● **Exercise details**
All of the records below are to be printed exactly; the pictures are to be left out.

Dataset content below:

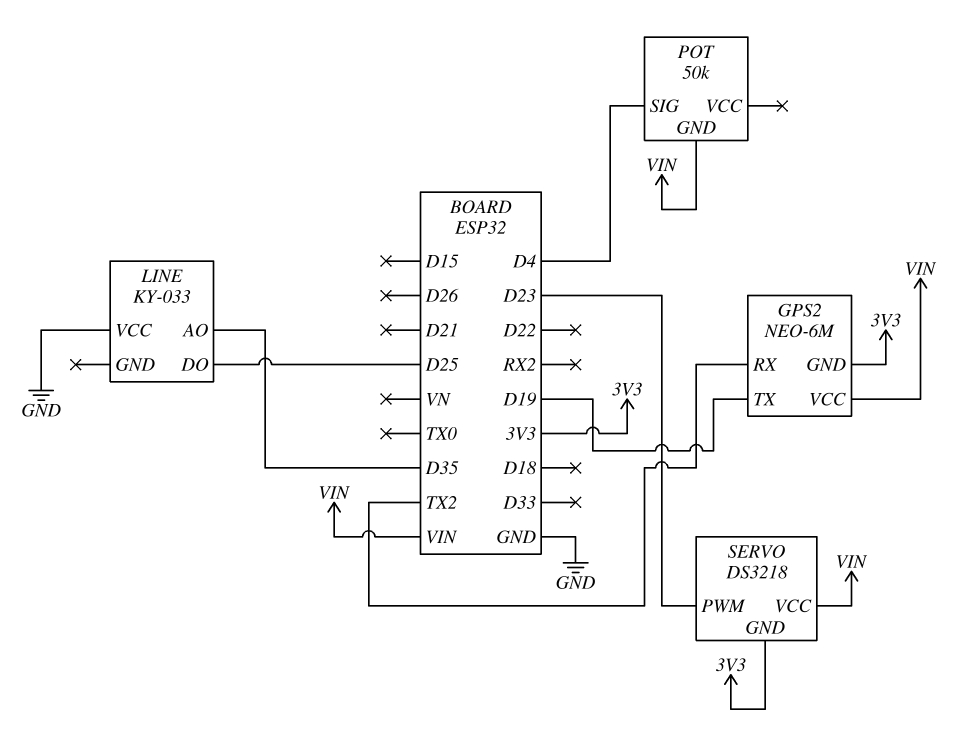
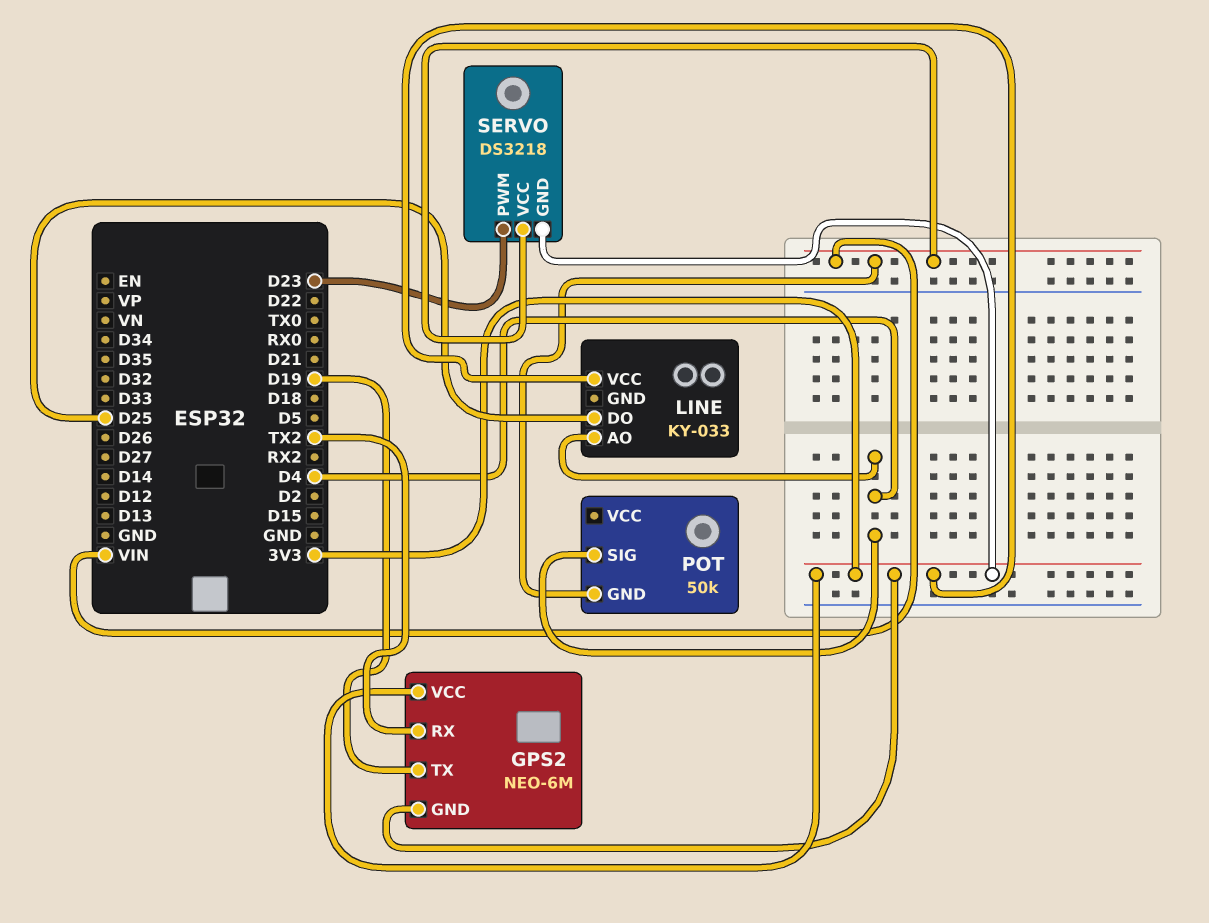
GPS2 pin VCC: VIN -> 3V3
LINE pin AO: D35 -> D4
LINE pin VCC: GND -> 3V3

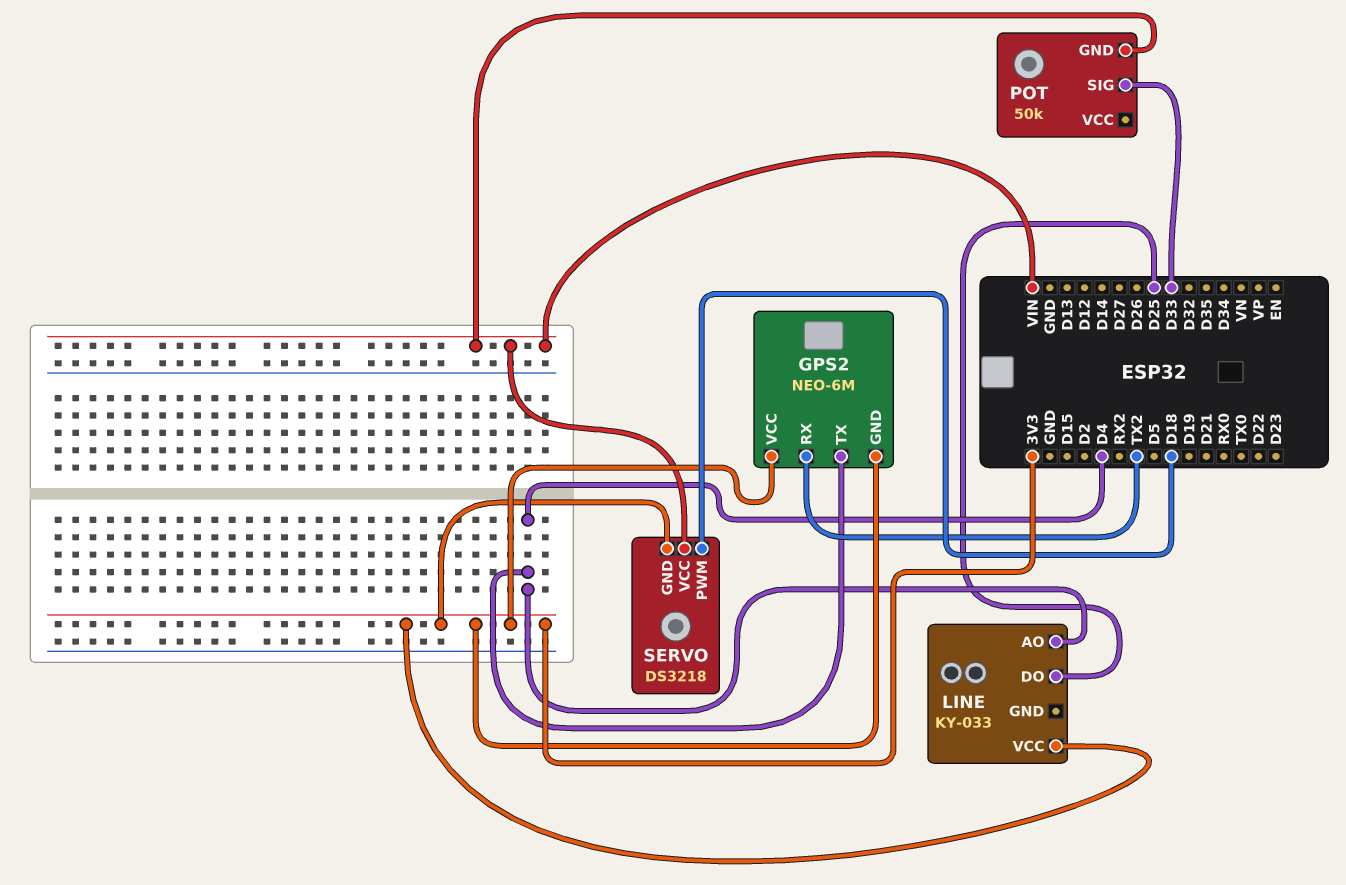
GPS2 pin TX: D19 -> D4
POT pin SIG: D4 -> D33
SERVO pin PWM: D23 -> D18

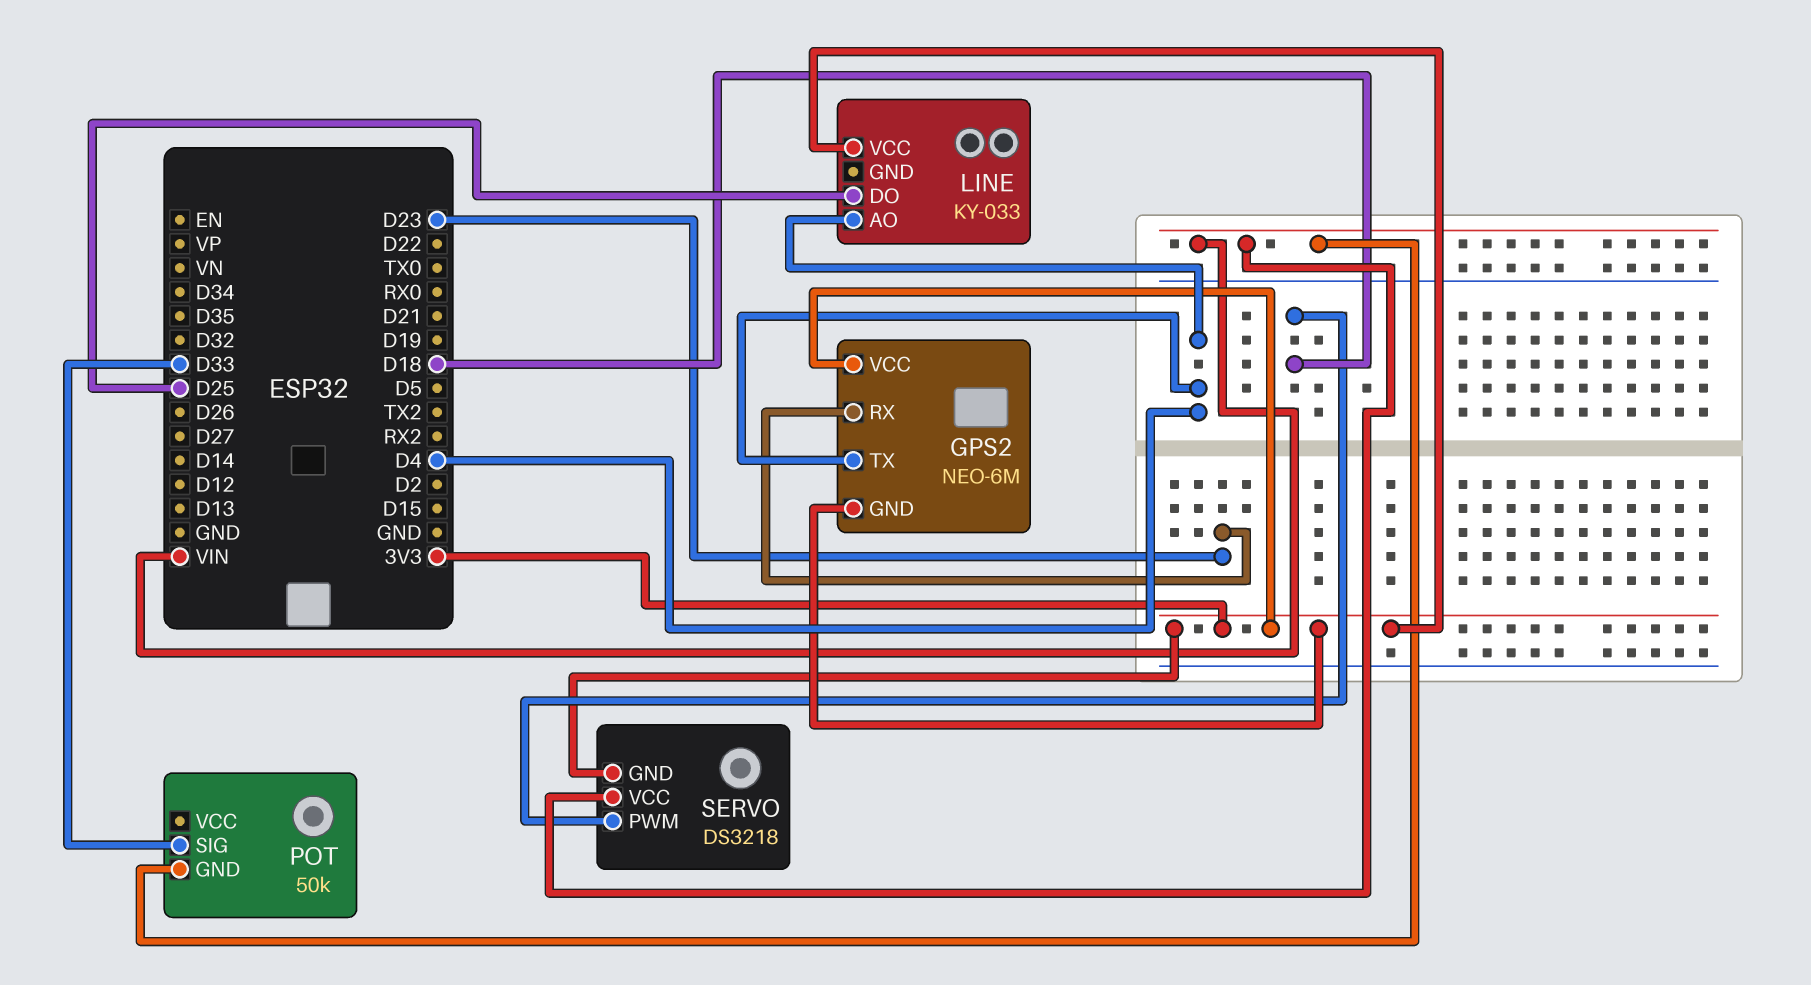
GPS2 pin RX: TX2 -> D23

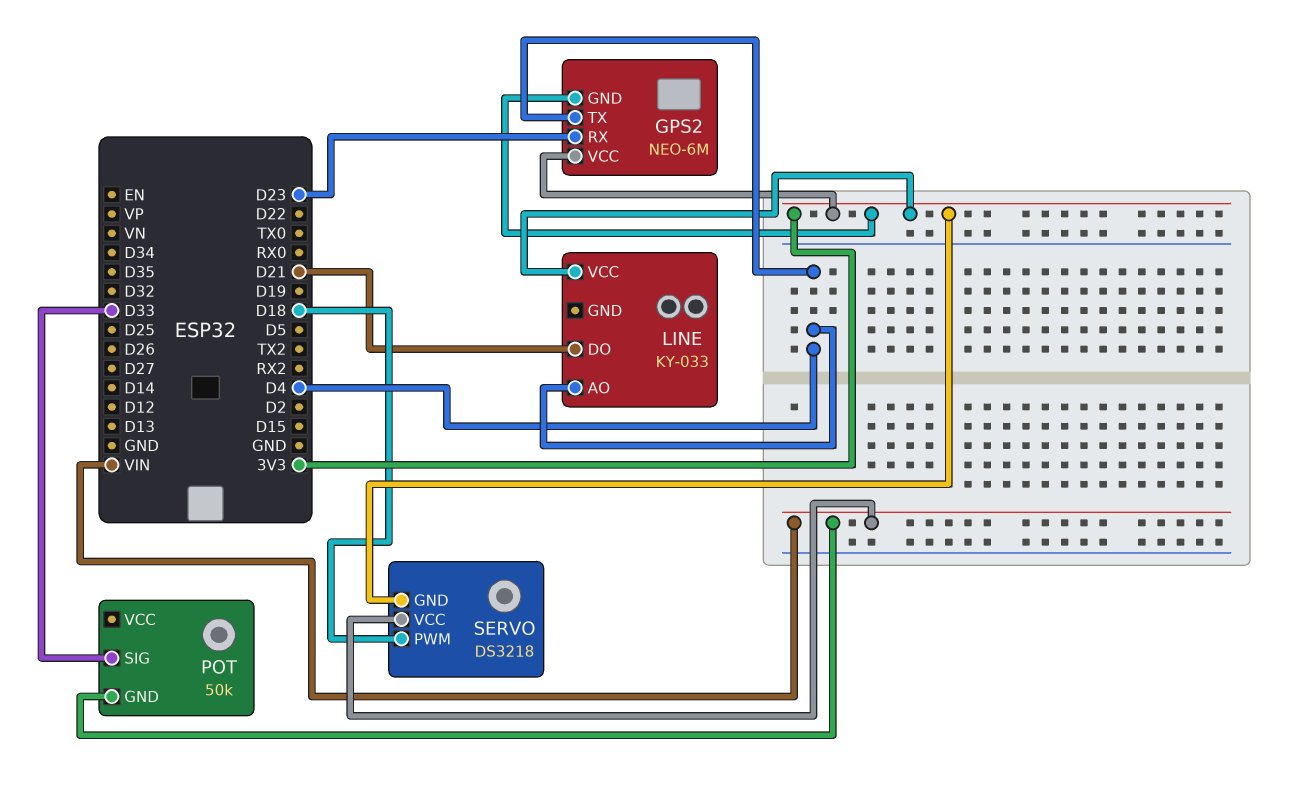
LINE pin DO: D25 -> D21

End of Dataset content.

● **Solution to this exercise**
GPS2 pin VCC: VIN -> 3V3
LINE pin AO: D35 -> D4
LINE pin VCC: GND -> 3V3

GPS2 pin TX: D19 -> D4
POT pin SIG: D4 -> D33
SERVO pin PWM: D23 -> D18

GPS2 pin RX: TX2 -> D23

LINE pin DO: D25 -> D21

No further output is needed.